--- START ---
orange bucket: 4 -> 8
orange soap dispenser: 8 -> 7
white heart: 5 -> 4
--- END ---
--- START ---
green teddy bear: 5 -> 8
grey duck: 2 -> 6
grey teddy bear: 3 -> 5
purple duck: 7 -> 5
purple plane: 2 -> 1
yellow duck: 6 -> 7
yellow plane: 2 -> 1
--- END ---
◆ Your instructions ◆
Wherever the string "duck" appears in the data above, report the whole line.

◆ Final answer ◆
grey duck: 2 -> 6
purple duck: 7 -> 5
yellow duck: 6 -> 7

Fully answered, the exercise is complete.